● TASK TO CARRY OUT: Rewrite the data below with "birdwatcher" swapped for "hiker" wherever it appears, keeping everything else the same. Omit the pictures.

● DATA IN THIS EXERCISE:

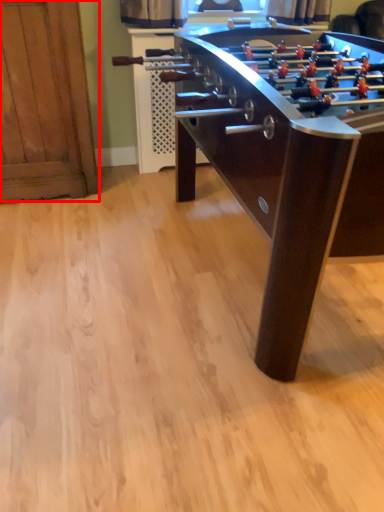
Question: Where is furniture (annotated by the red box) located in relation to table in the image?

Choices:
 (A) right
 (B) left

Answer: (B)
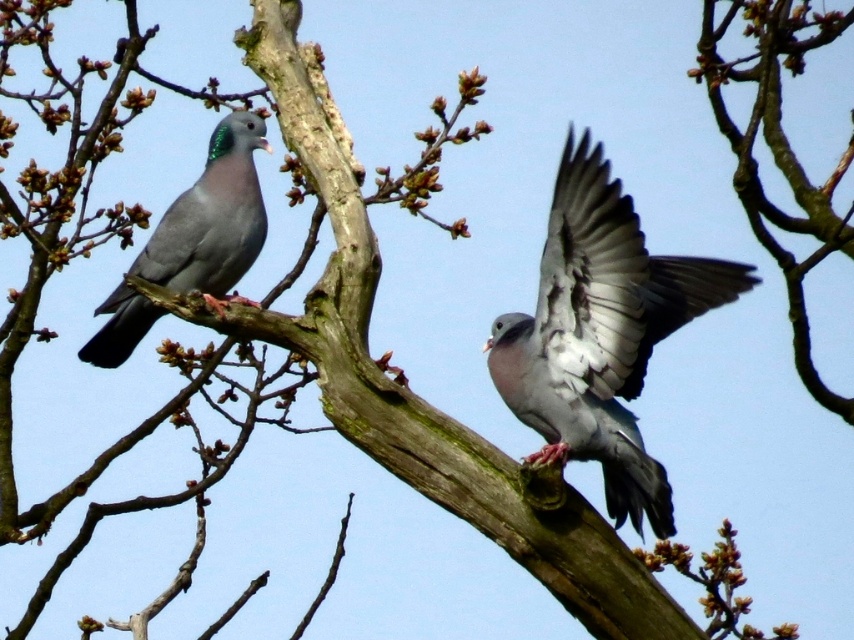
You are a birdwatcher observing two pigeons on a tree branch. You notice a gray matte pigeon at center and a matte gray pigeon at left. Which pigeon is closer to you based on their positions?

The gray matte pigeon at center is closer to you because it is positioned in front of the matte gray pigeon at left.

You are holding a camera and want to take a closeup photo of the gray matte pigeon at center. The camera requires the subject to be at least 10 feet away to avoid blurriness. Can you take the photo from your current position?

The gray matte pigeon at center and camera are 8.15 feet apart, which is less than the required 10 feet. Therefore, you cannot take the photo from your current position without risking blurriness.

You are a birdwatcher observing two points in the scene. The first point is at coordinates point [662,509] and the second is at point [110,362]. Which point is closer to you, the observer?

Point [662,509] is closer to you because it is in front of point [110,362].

● REPLY:
Question: Where is furniture (annotated by the red box) located in relation to table in the image?

Choices:
 (A) right
 (B) left

Answer: (B)
You are a hiker observing two pigeons on a tree branch. You notice a gray matte pigeon at center and a matte gray pigeon at left. Which pigeon is closer to you based on their positions?

The gray matte pigeon at center is closer to you because it is positioned in front of the matte gray pigeon at left.

You are holding a camera and want to take a closeup photo of the gray matte pigeon at center. The camera requires the subject to be at least 10 feet away to avoid blurriness. Can you take the photo from your current position?

The gray matte pigeon at center and camera are 8.15 feet apart, which is less than the required 10 feet. Therefore, you cannot take the photo from your current position without risking blurriness.

You are a hiker observing two points in the scene. The first point is at coordinates point [662,509] and the second is at point [110,362]. Which point is closer to you, the observer?

Point [662,509] is closer to you because it is in front of point [110,362].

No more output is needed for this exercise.